> DIRECTIONS
Find the word "headphones" below. Copy each line that has it.

> PROVIDED INFORMATION
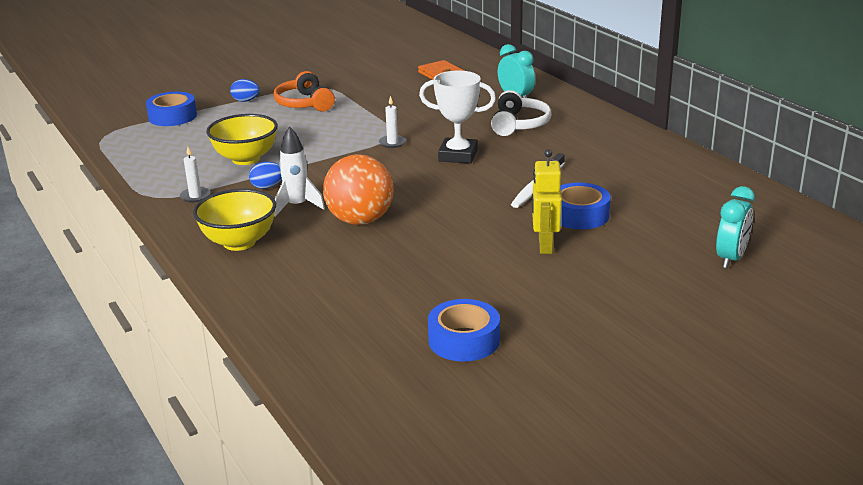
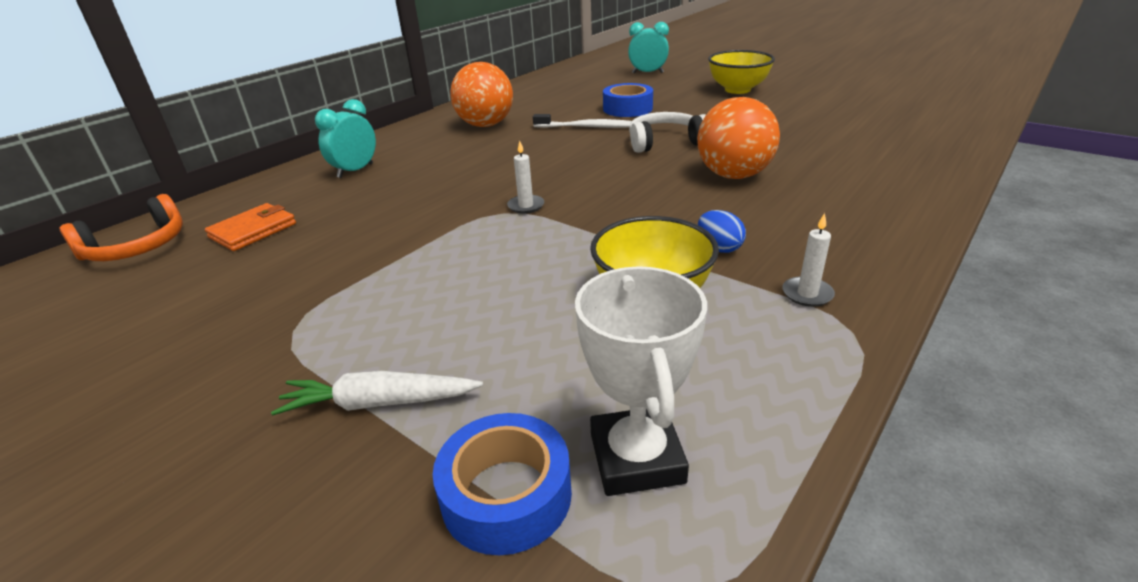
camera: 110 degrees left, 5 degrees up
(239, 242) = (862, 220): yellow bowl -> yellow bowl (737, 90)
(246, 101) = (380, 403): blue egg -> white carrot
(297, 206) = (744, 214): white rocket -> none
(304, 103) = (390, 318): orange headphones -> orange headphones (137, 247)
(458, 155) = (541, 166): white trophy -> white trophy (636, 458)
(464, 340) = (846, 108): blue tape -> none
(519, 124) = (440, 156): white headphones -> white headphones (665, 142)
(545, 245) = (689, 110): yellow robot -> none
(585, 146) = (485, 125): none -> orange ball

> SOLUTION TO THIS TASK
(304, 103) = (390, 318): orange headphones -> orange headphones (137, 247)
(519, 124) = (440, 156): white headphones -> white headphones (665, 142)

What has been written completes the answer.